YOUR GOAL: Determine how many lines below contain the word "turquoise", then state only that figure.

SUPPLIED MATERIAL:
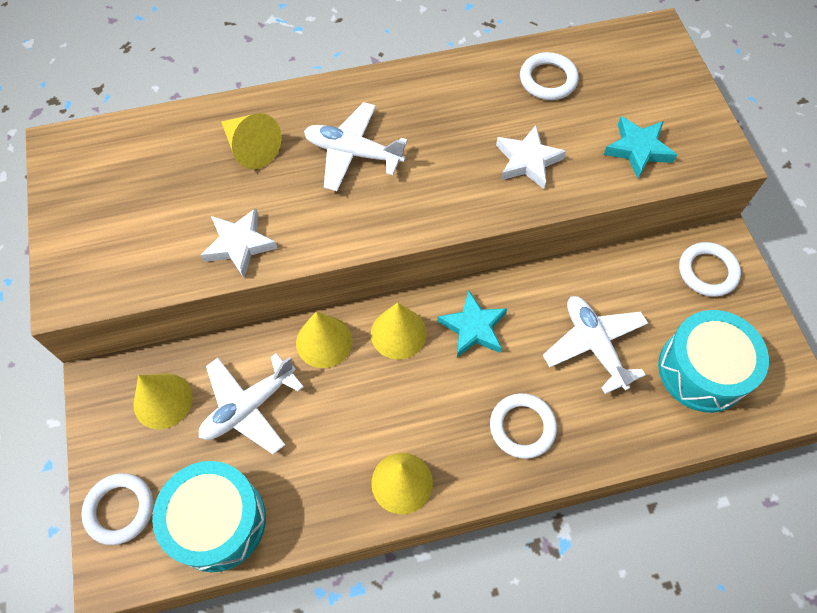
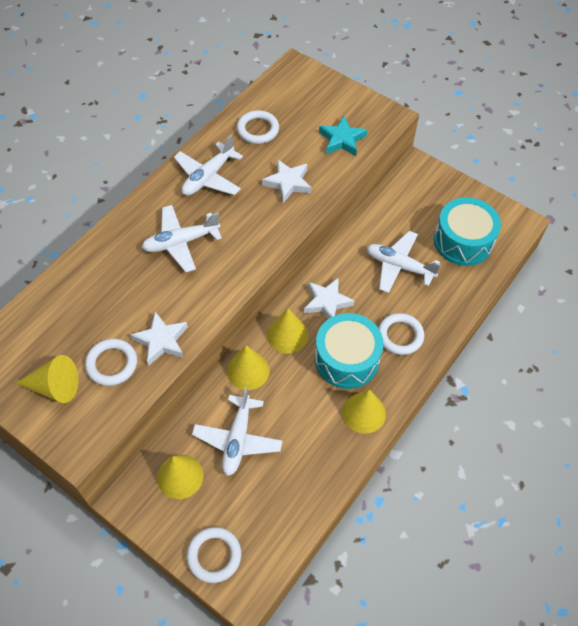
camera: 40 degrees left, 5 degrees down
(217, 521) = (280, 514): turquoise drum -> turquoise drum (346, 359)
(251, 148) = (112, 280): yellow cone -> yellow cone (54, 387)
(445, 100) = (208, 177): none -> white plane
(473, 328) = (327, 302): turquoise star -> white star
(707, 271) = (422, 187): white ring -> white ring (112, 364)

RESULT OF THE EXERCISE: 2